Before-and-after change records
====
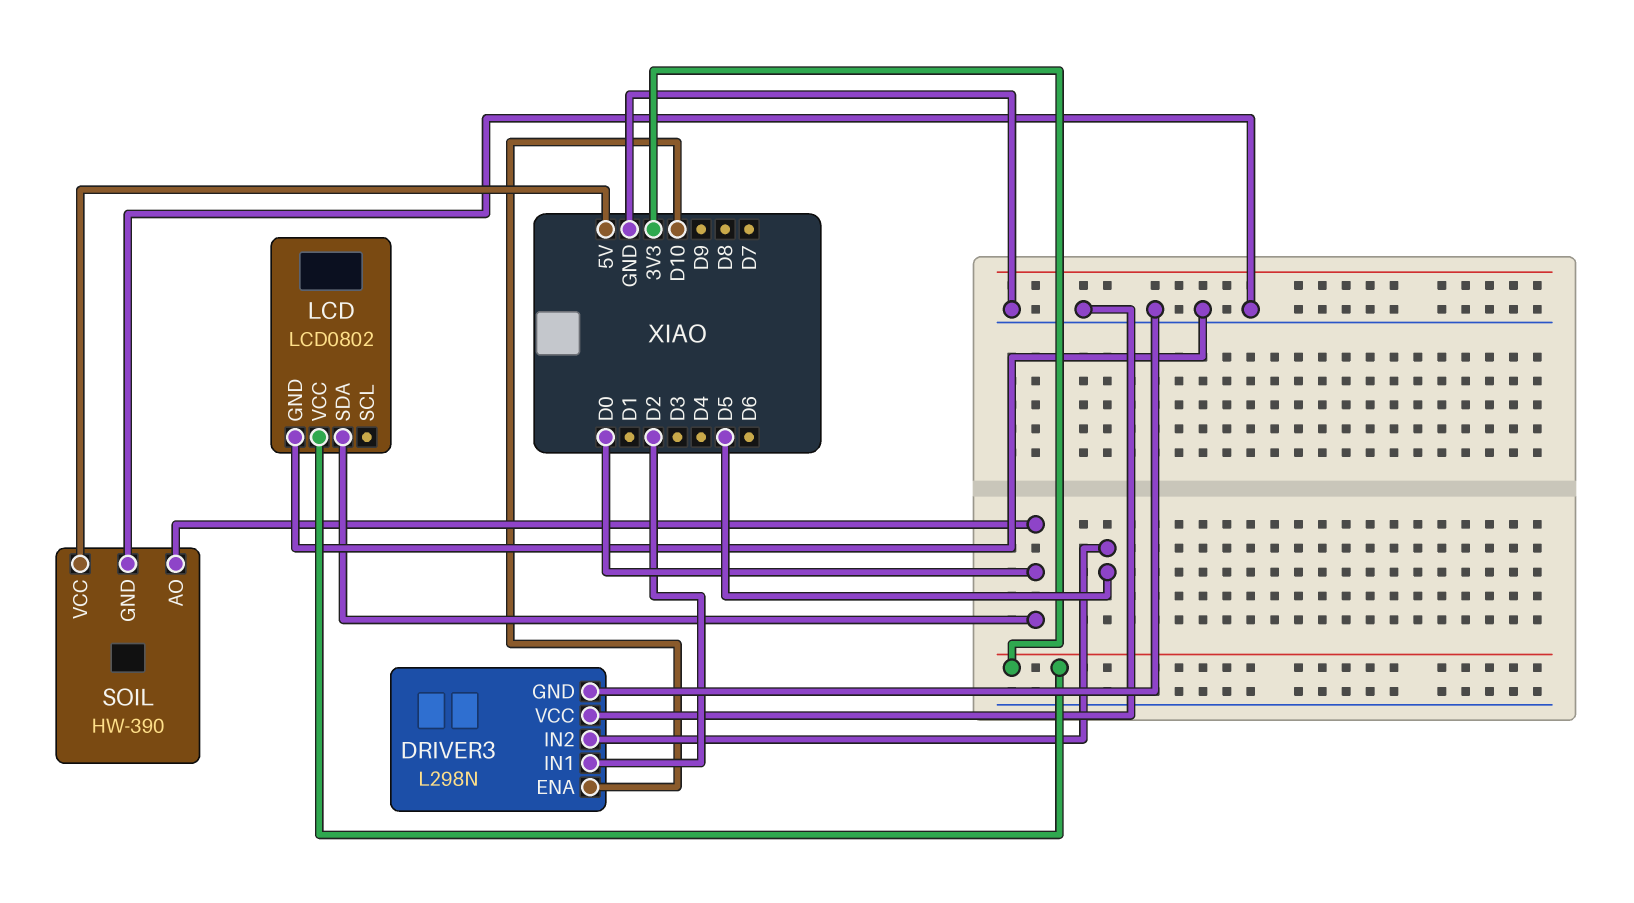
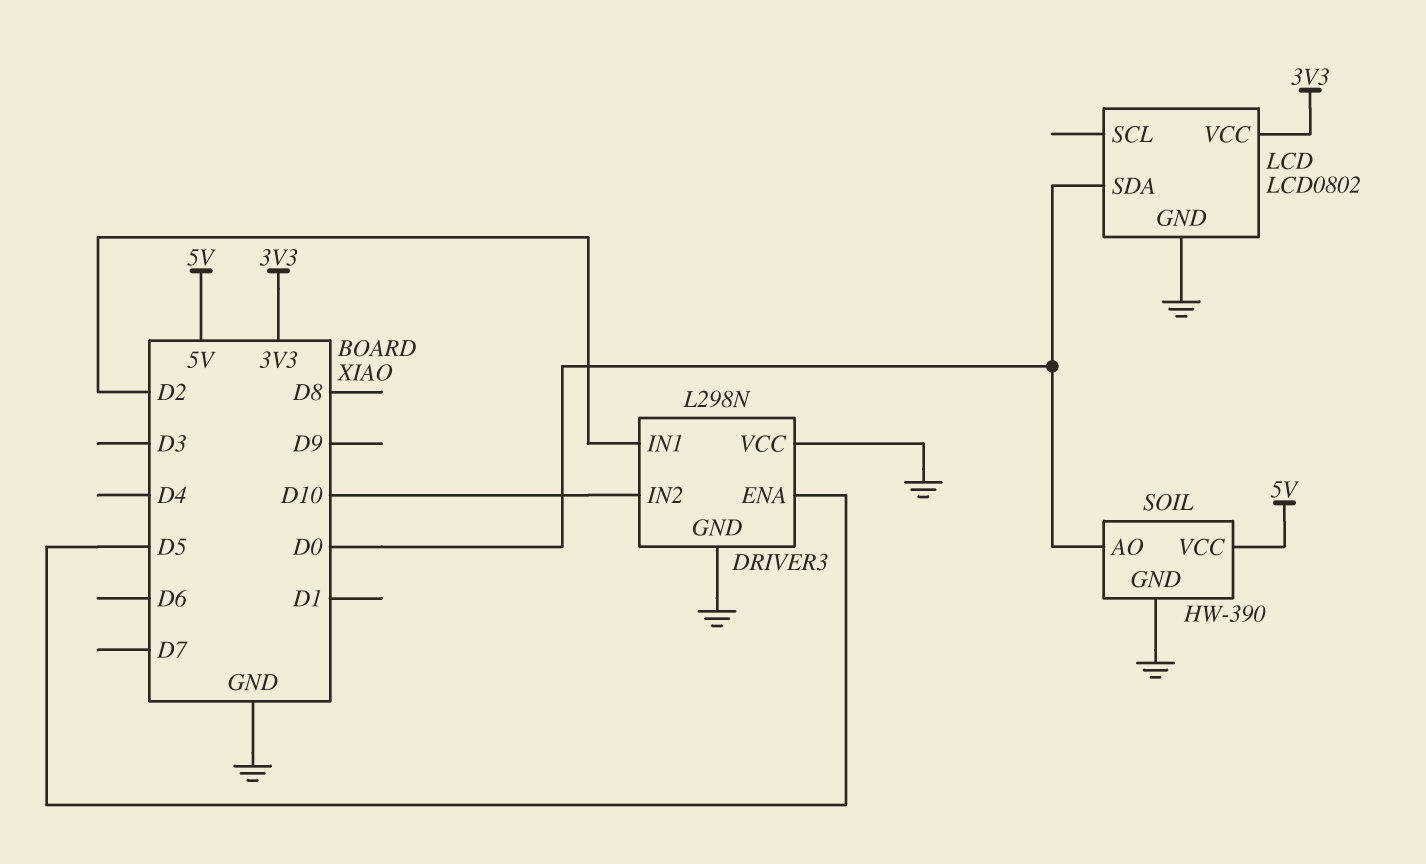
DRIVER3 pin ENA: D10 -> D5
DRIVER3 pin IN2: D5 -> D10

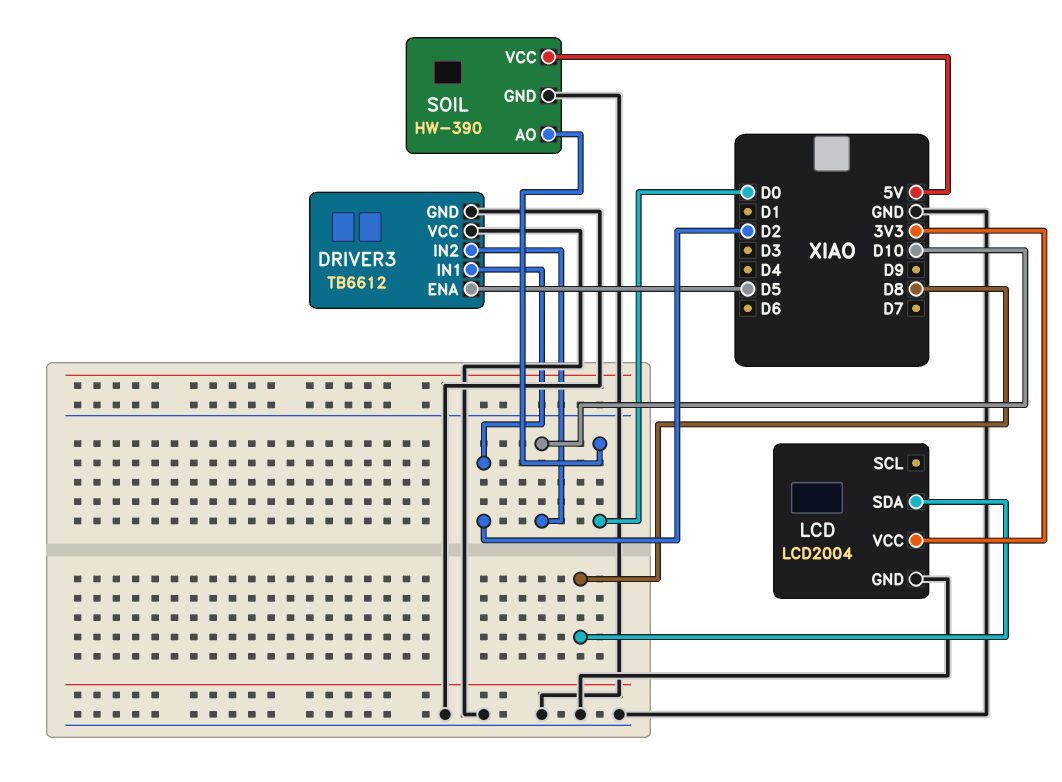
DRIVER3: L298N -> TB6612
LCD: LCD0802 -> LCD2004
LCD pin SDA: D0 -> D8

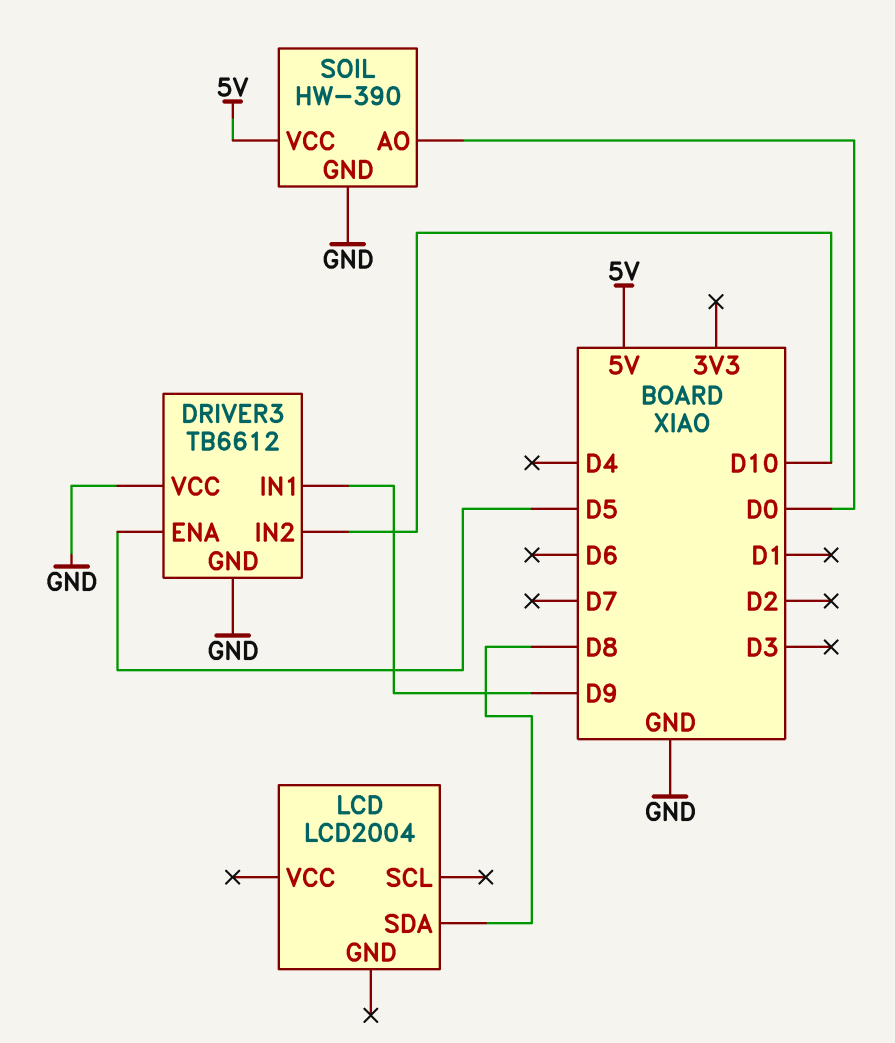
DRIVER3 pin IN1: D2 -> D9
LCD pin GND: GND -> none
LCD pin VCC: 3V3 -> none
====
Pictures in the records above are to be left out of an otherwise exact copy.

DRIVER3 pin ENA: D10 -> D5
DRIVER3 pin IN2: D5 -> D10

DRIVER3: L298N -> TB6612
LCD: LCD0802 -> LCD2004
LCD pin SDA: D0 -> D8

DRIVER3 pin IN1: D2 -> D9
LCD pin GND: GND -> none
LCD pin VCC: 3V3 -> none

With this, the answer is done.